Segment Open

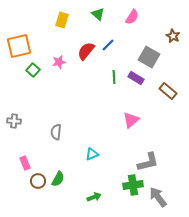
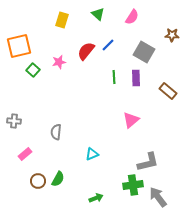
brown star: moved 1 px left, 1 px up; rotated 24 degrees counterclockwise
gray square: moved 5 px left, 5 px up
purple rectangle: rotated 56 degrees clockwise
pink rectangle: moved 9 px up; rotated 72 degrees clockwise
green arrow: moved 2 px right, 1 px down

Segment Closed

Start at the line containing "gray square: moved 5 px left, 5 px up" and return each line up to and including the last line of the material.

• [Answer below]
gray square: moved 5 px left, 5 px up
purple rectangle: rotated 56 degrees clockwise
pink rectangle: moved 9 px up; rotated 72 degrees clockwise
green arrow: moved 2 px right, 1 px down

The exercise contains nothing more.